-- DATA TO EXAMINE follows --

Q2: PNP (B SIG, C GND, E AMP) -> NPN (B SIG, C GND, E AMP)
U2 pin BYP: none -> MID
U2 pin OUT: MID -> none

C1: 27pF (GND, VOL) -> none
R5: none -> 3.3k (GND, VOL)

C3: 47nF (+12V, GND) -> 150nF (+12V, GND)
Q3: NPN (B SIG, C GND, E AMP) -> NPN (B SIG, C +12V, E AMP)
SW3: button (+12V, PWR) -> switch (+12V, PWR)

-- DATA TO EXAMINE concluded --
-- DATA TO EXAMINE follows --

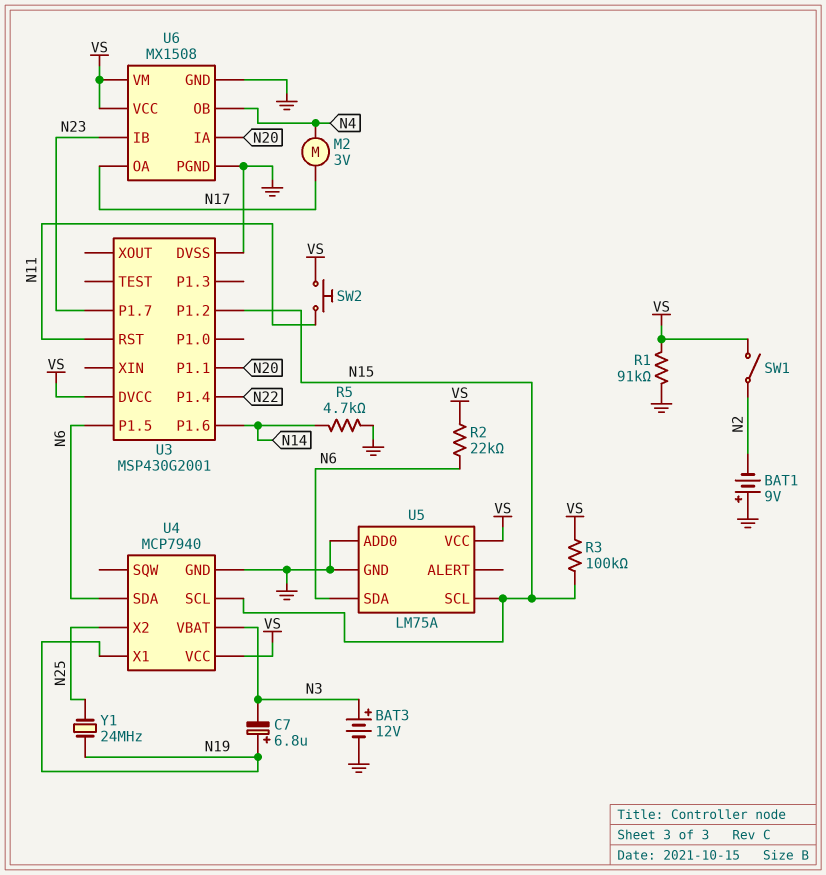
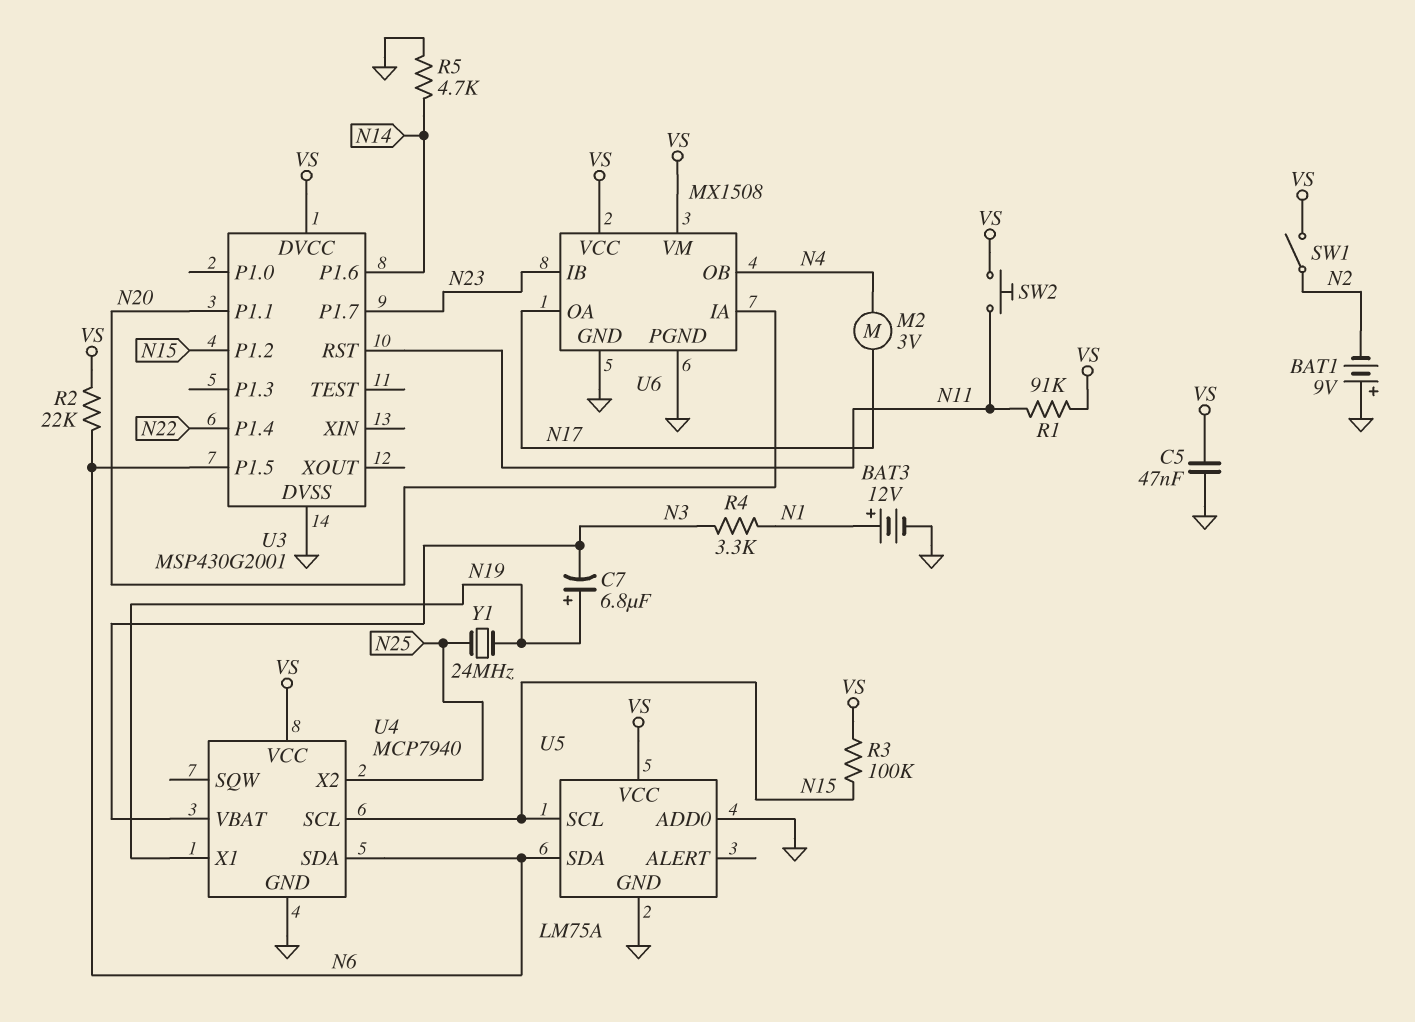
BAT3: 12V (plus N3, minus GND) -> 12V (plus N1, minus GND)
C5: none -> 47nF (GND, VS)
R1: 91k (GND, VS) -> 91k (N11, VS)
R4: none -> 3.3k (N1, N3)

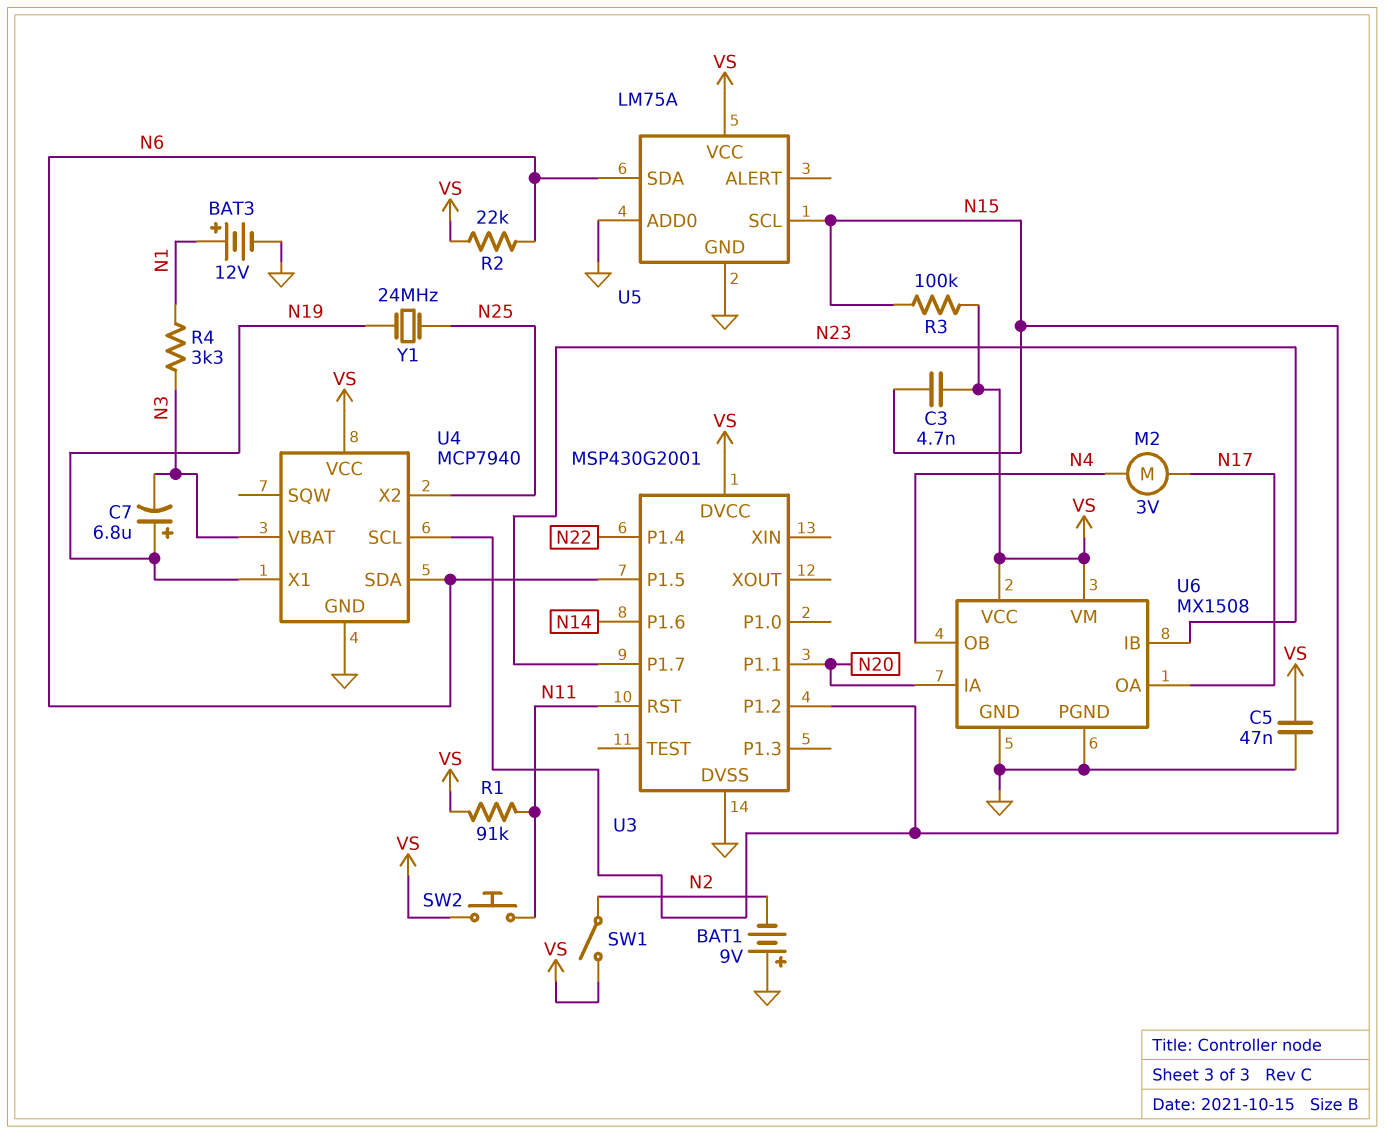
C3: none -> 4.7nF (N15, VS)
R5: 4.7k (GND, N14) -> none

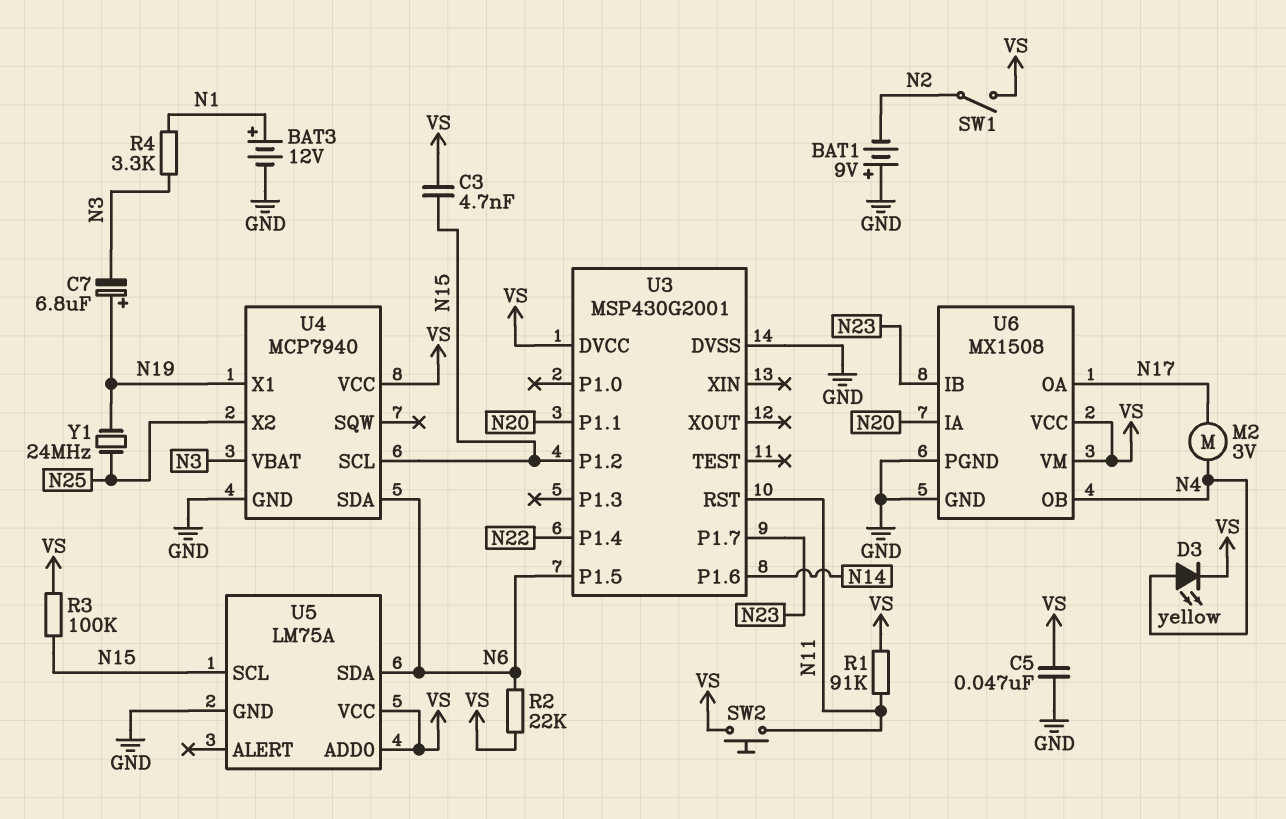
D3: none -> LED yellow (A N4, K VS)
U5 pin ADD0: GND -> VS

-- DATA TO EXAMINE concluded --
-- DATA TO EXAMINE follows --

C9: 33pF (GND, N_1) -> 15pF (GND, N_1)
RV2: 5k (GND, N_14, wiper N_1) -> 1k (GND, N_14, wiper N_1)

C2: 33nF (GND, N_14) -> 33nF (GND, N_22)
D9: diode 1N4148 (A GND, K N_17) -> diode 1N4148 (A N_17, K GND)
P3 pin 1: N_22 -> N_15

-- DATA TO EXAMINE concluded --

■ **EXERCISE GOAL**:
Above are entries with pictures among them. Write out exactly the lines from the one containing "R1: 91k (GND, VS) -> 91k (N11, VS)" through the one containing "U5 pin ADD0: GND -> VS", ends included, and leave those pictures out.

■ **RESPONSE BOX**:
R1: 91k (GND, VS) -> 91k (N11, VS)
R4: none -> 3.3k (N1, N3)

C3: none -> 4.7nF (N15, VS)
R5: 4.7k (GND, N14) -> none

D3: none -> LED yellow (A N4, K VS)
U5 pin ADD0: GND -> VS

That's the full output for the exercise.